[Start]

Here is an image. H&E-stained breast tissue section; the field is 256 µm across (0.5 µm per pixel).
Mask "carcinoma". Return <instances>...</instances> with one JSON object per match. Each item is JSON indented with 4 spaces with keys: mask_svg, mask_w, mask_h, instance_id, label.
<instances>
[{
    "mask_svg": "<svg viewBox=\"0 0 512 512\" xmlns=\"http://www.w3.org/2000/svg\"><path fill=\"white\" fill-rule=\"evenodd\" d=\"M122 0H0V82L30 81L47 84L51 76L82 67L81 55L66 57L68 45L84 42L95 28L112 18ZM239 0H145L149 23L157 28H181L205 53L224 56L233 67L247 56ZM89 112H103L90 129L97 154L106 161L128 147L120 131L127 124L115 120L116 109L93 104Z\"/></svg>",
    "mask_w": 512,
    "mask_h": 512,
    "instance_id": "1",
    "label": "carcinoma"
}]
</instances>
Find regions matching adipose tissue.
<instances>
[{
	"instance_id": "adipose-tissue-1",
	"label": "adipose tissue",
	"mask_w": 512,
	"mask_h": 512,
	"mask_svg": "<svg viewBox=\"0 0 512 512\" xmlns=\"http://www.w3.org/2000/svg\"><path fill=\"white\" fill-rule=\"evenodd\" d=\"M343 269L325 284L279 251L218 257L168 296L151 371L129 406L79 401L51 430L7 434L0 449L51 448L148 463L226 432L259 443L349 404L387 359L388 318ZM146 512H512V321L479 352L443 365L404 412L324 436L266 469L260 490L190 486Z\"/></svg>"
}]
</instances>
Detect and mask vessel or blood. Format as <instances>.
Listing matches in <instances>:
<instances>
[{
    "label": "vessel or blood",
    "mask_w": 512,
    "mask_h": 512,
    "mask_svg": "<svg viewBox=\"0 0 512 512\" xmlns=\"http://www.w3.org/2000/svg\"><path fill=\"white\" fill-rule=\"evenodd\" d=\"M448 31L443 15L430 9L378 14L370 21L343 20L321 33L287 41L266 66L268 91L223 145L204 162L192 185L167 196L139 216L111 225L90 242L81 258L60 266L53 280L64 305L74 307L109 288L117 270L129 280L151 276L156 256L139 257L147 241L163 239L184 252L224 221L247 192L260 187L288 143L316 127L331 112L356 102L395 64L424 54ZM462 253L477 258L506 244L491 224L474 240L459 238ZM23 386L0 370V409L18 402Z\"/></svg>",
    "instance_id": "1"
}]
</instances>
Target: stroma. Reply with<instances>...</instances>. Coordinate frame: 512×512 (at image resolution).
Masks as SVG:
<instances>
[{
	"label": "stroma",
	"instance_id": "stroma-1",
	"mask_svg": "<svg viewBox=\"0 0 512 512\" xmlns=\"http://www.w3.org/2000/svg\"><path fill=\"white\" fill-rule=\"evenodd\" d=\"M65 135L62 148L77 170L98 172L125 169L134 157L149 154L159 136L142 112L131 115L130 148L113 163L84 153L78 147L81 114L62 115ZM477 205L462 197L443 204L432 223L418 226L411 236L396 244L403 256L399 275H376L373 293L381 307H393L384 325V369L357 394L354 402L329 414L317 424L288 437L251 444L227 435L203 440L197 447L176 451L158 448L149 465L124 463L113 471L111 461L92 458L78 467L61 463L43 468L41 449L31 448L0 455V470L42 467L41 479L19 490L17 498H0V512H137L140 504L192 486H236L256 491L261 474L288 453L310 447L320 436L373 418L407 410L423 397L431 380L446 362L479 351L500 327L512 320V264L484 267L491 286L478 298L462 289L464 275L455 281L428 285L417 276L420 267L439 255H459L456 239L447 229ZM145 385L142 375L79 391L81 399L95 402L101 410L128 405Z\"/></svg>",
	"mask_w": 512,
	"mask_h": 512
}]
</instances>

[End]

▶ What needs to be done
Transcribe all the entries, keeping each one exactly as it is.

▶ Full response
Here is an image. H&E-stained breast tissue section; the field is 256 µm across (0.5 µm per pixel).
Mask "carcinoma". Return <instances>...</instances> with one JSON object per match. Each item is JSON indented with 4 spaces with keys: mask_svg, mask_w, mask_h, instance_id, label.
<instances>
[{
    "mask_svg": "<svg viewBox=\"0 0 512 512\" xmlns=\"http://www.w3.org/2000/svg\"><path fill=\"white\" fill-rule=\"evenodd\" d=\"M122 0H0V82L30 81L47 84L51 76L82 67L81 55L66 57L68 45L84 42L95 28L112 18ZM239 0H145L149 23L157 28H181L205 53L224 56L233 67L247 56ZM89 112H103L90 129L97 154L106 161L128 147L120 131L127 124L115 120L116 109L93 104Z\"/></svg>",
    "mask_w": 512,
    "mask_h": 512,
    "instance_id": "1",
    "label": "carcinoma"
}]
</instances>
Find regions matching adipose tissue.
<instances>
[{
	"instance_id": "adipose-tissue-1",
	"label": "adipose tissue",
	"mask_w": 512,
	"mask_h": 512,
	"mask_svg": "<svg viewBox=\"0 0 512 512\" xmlns=\"http://www.w3.org/2000/svg\"><path fill=\"white\" fill-rule=\"evenodd\" d=\"M343 269L325 284L279 251L218 257L168 296L151 371L129 406L79 401L51 430L7 434L0 449L51 448L148 463L226 432L259 443L349 404L387 359L388 318ZM146 512H512V321L479 352L443 365L404 412L324 436L266 469L260 490L190 486Z\"/></svg>"
}]
</instances>
Detect and mask vessel or blood. Format as <instances>.
Listing matches in <instances>:
<instances>
[{
    "label": "vessel or blood",
    "mask_w": 512,
    "mask_h": 512,
    "mask_svg": "<svg viewBox=\"0 0 512 512\" xmlns=\"http://www.w3.org/2000/svg\"><path fill=\"white\" fill-rule=\"evenodd\" d=\"M448 31L443 15L430 9L378 14L370 21L343 20L321 33L287 41L266 66L268 91L223 145L204 162L192 185L167 196L139 216L111 225L90 242L81 258L60 266L53 280L64 305L74 307L109 288L117 270L129 280L151 276L156 256L139 257L147 241L163 239L184 252L224 221L247 192L260 187L288 143L316 127L331 112L356 102L395 64L424 54ZM462 253L477 258L506 244L491 224L474 240L459 238ZM23 386L0 370V409L18 402Z\"/></svg>",
    "instance_id": "1"
}]
</instances>
Target: stroma. Reply with<instances>...</instances>. Coordinate frame: 512×512 (at image resolution).
Masks as SVG:
<instances>
[{
	"label": "stroma",
	"instance_id": "stroma-1",
	"mask_svg": "<svg viewBox=\"0 0 512 512\" xmlns=\"http://www.w3.org/2000/svg\"><path fill=\"white\" fill-rule=\"evenodd\" d=\"M65 135L62 148L77 170L98 172L125 169L134 157L149 154L159 136L142 112L131 115L130 148L113 163L84 153L78 147L81 114L62 115ZM477 205L462 197L443 204L432 223L418 226L411 236L396 244L403 256L399 275H376L373 293L381 307H393L384 325V369L357 394L354 402L329 414L317 424L288 437L251 444L227 435L203 440L197 447L176 451L158 448L149 465L124 463L113 471L111 461L92 458L78 467L61 463L43 468L41 449L31 448L0 455V470L42 467L41 479L19 490L17 498H0V512H137L140 504L192 486H236L256 491L261 474L288 453L310 447L320 436L373 418L407 410L423 397L431 380L446 362L479 351L500 327L512 320V264L484 267L491 286L478 298L462 289L464 275L455 281L428 285L417 276L420 267L439 255H459L456 239L447 229ZM145 385L142 375L79 391L81 399L95 402L101 410L128 405Z\"/></svg>",
	"mask_w": 512,
	"mask_h": 512
}]
</instances>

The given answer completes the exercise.